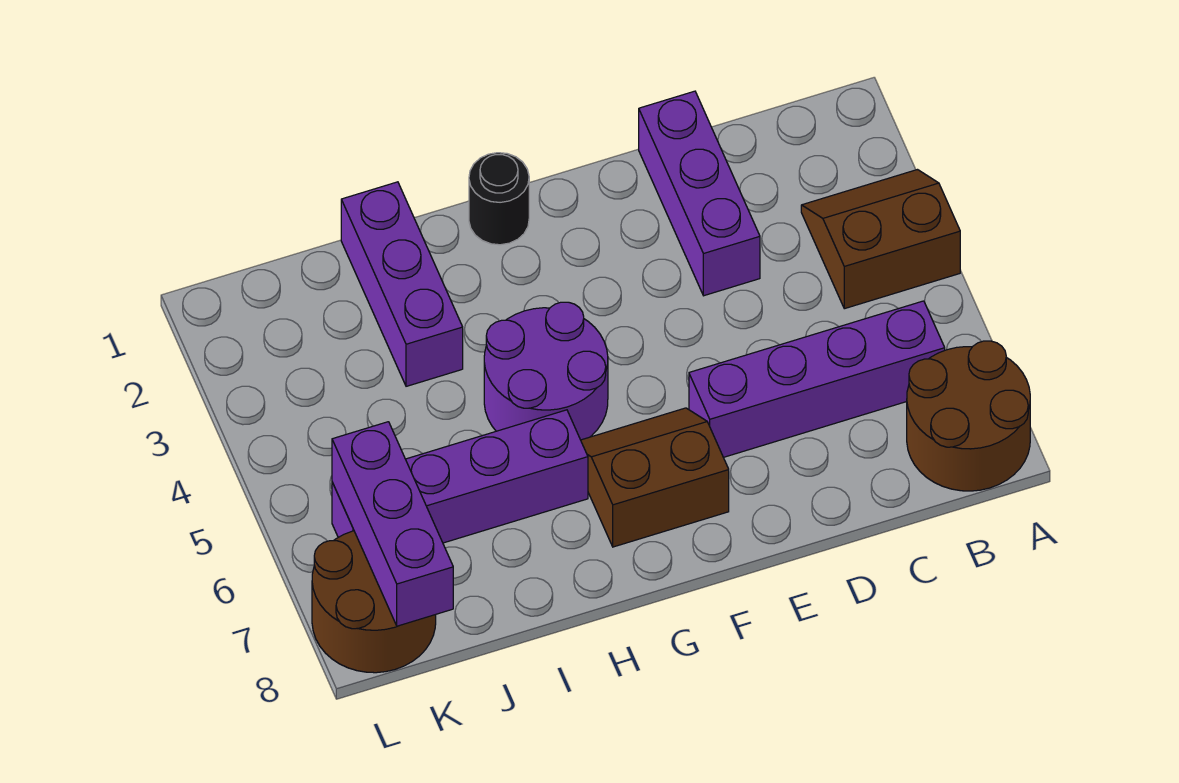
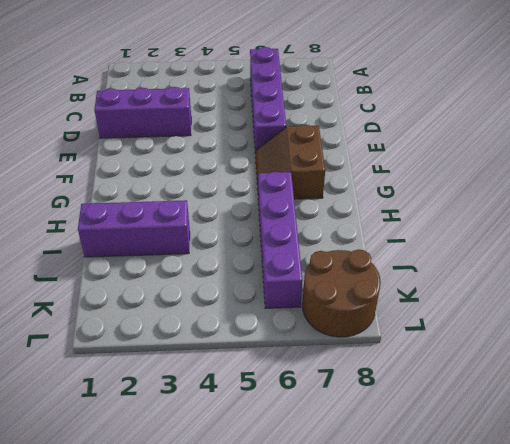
none -> brown slope A3:B4 level 1 top 4
none -> brown round brick A7:B8 level 1

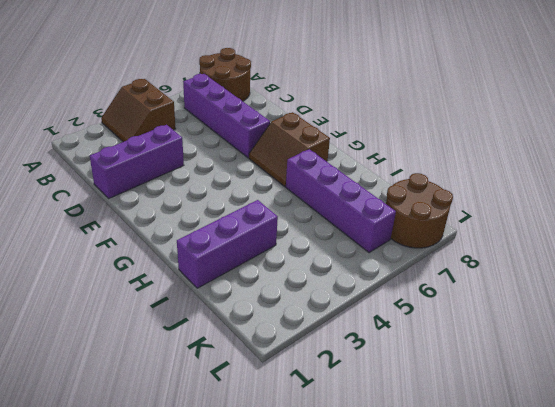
none -> black round brick G1 level 1
none -> purple round brick G4:H5 level 1

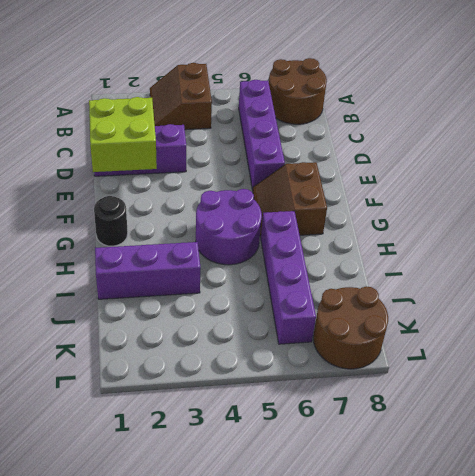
lime brick D1:E2 level 2 -> none
none -> purple brick K6:K8 level 2

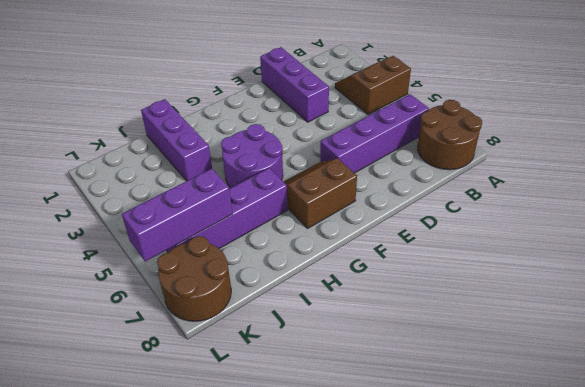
purple brick J6:L6 level 2 -> purple brick K6:K8 level 2
none -> black round brick G1 level 1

DIRECTIONS:
Your response should be each line that includes the word "purple", copied from the records.

RESPONSE FOR THIS EXERCISE:
none -> purple round brick G4:H5 level 1
none -> purple brick K6:K8 level 2
purple brick J6:L6 level 2 -> purple brick K6:K8 level 2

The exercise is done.